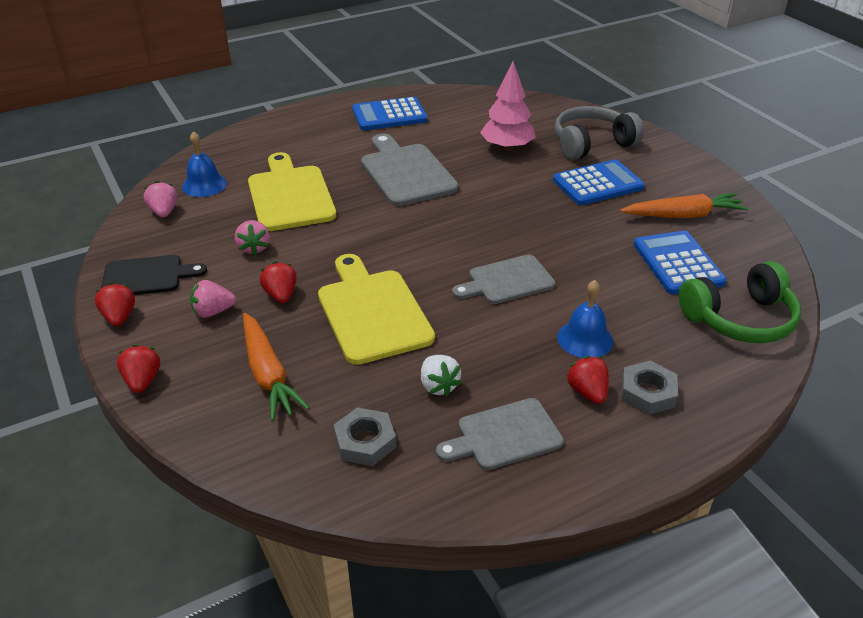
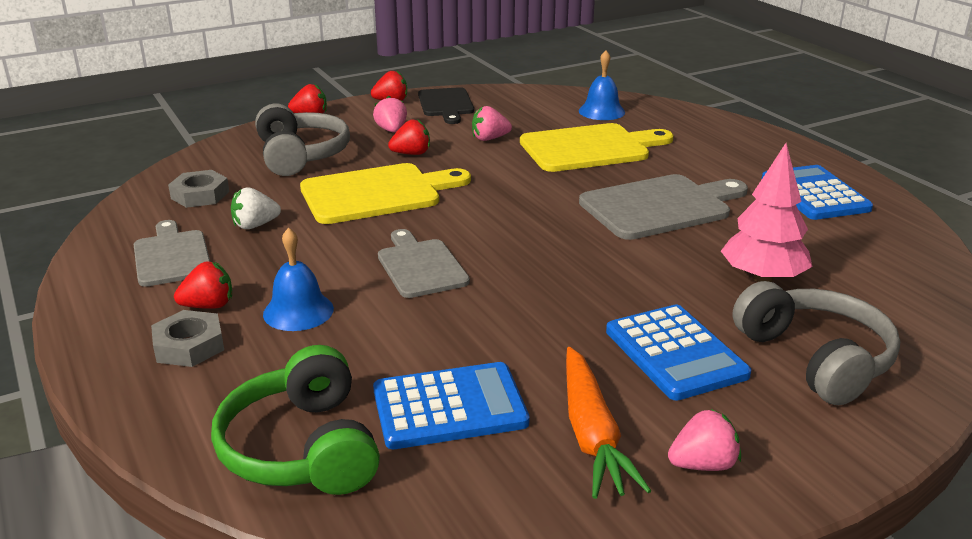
camera: 90 degrees right, 10 degrees down
pink strawberry [144,181,177,217] -> pink strawberry moved to [668,409,741,471]
orange carrot [243,313,310,421] -> grey headphones [255,104,350,176]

==============================

:: Exercise description ::
In your copy, include no pictures; print every line above exactly.

:: Result ::
camera: 90 degrees right, 10 degrees down
pink strawberry [144,181,177,217] -> pink strawberry moved to [668,409,741,471]
orange carrot [243,313,310,421] -> grey headphones [255,104,350,176]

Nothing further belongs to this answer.